> [Your goal]: When you reach the line that contains "to (653 343)" in the data below, start reproducing lines exactly, and stop after the line that contains "- LeafGreenHeadphones (615 343)".

╭─ Material for the task

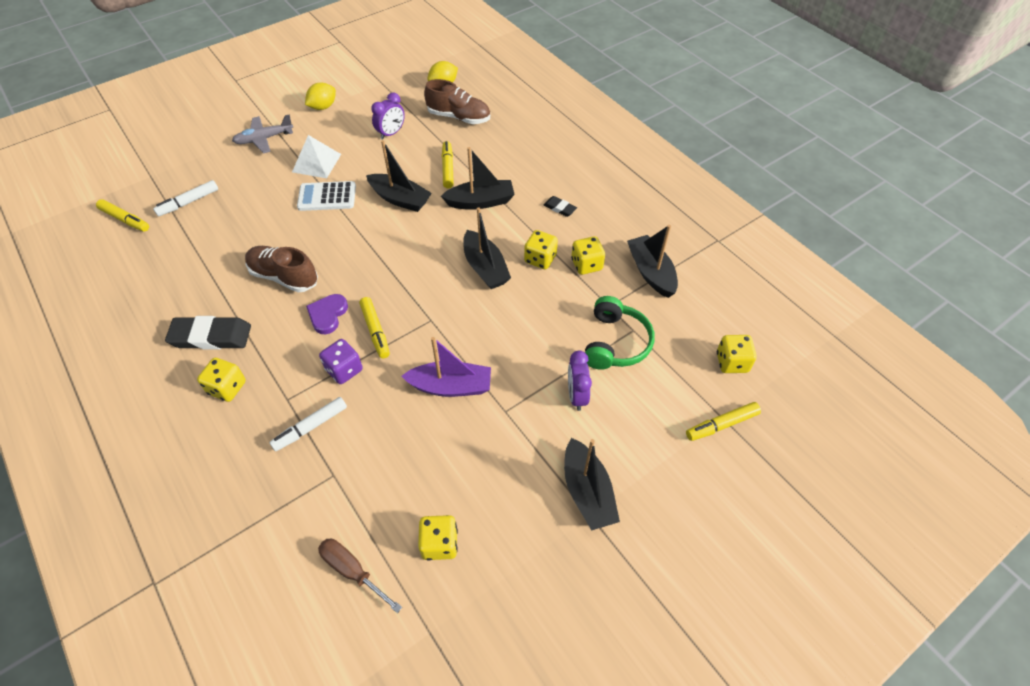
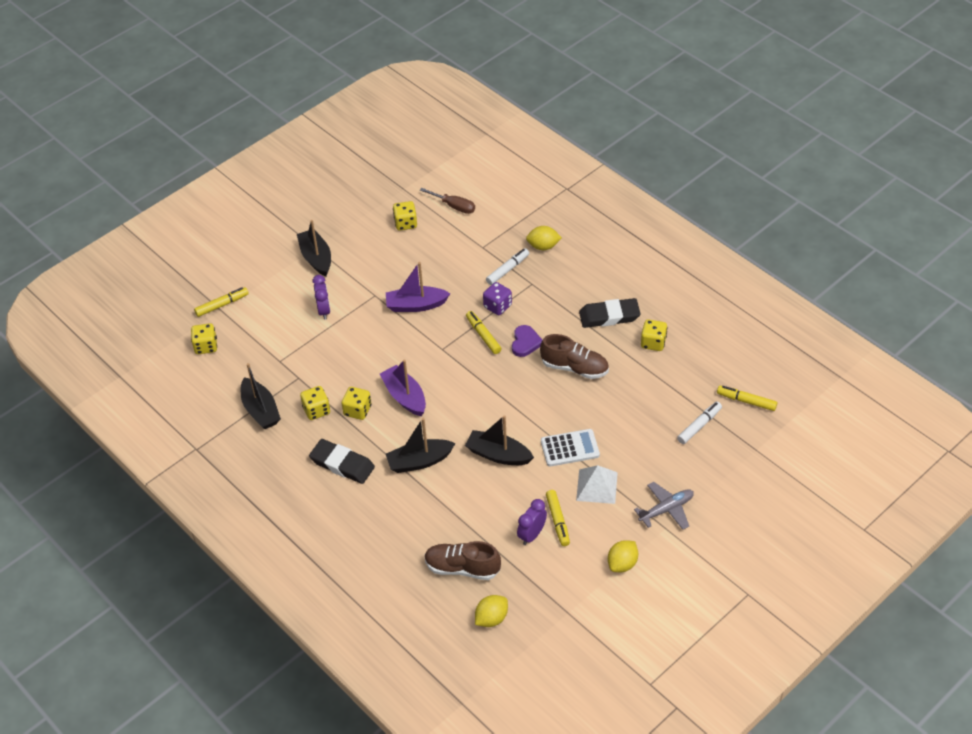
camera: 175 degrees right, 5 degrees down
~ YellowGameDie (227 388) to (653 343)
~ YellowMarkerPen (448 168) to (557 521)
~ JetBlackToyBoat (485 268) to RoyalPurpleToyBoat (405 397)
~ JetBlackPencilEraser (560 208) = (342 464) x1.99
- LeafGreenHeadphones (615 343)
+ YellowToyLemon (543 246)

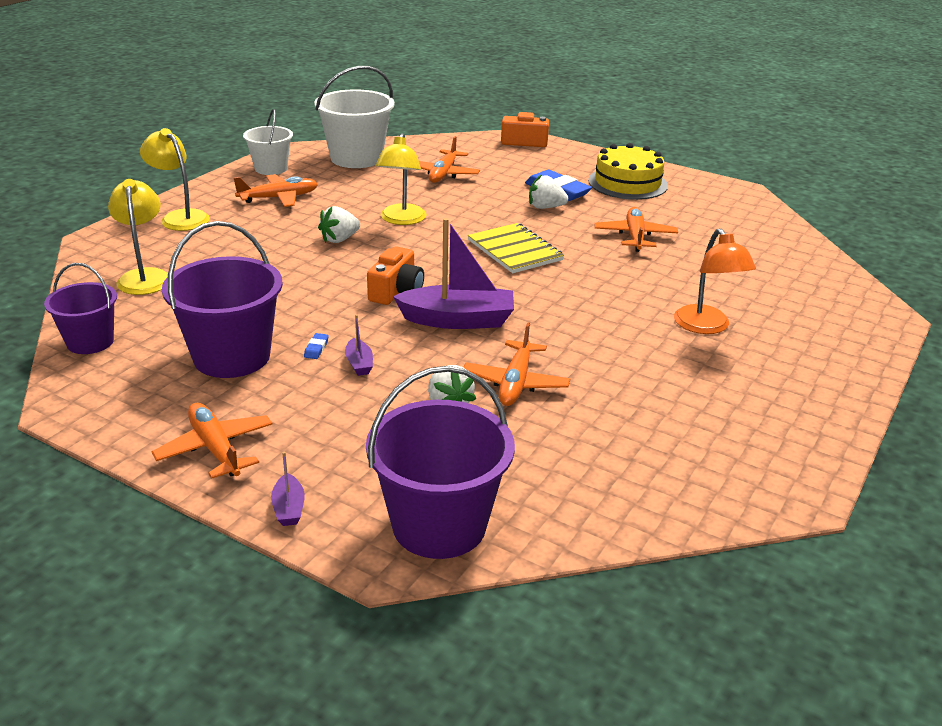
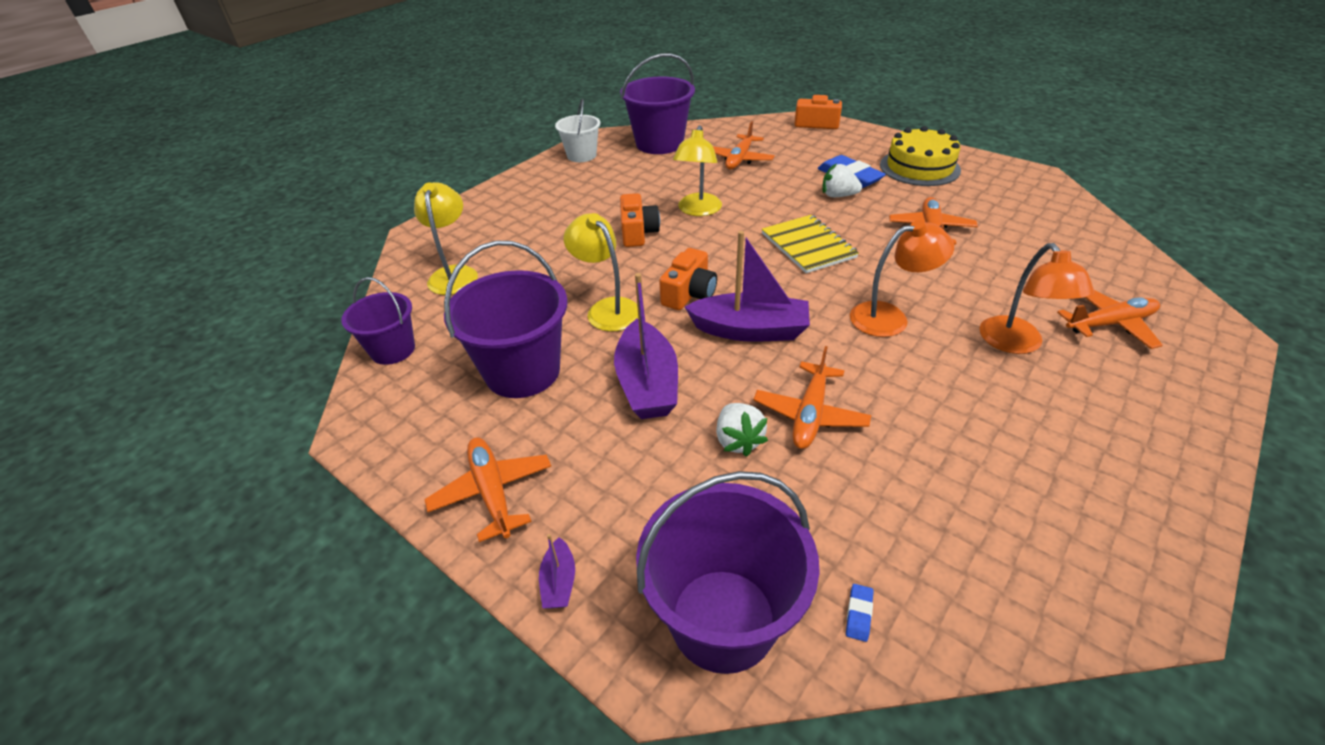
camera: 10 degrees right, 10 degrees up
~ YellowLamp (180 217) to (607 309)
~ BrightOrangeToyPlane (279 198) to (1109 324)
~ BluePencilEraser (316 348) to (859 614)
~ SnowWhitePail (356 158) to RoyalPurplePail (659 143)
~ SnowWhiteBerry (339 239) to BrightOrangeCompactCamera (638 232)
~ RoyalPurpleToyBoat (359 364) = (647 383) x2.25
+ BrightOrangeLamp (890 317)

╰─

> [Reply]:
~ YellowGameDie (227 388) to (653 343)
~ YellowMarkerPen (448 168) to (557 521)
~ JetBlackToyBoat (485 268) to RoyalPurpleToyBoat (405 397)
~ JetBlackPencilEraser (560 208) = (342 464) x1.99
- LeafGreenHeadphones (615 343)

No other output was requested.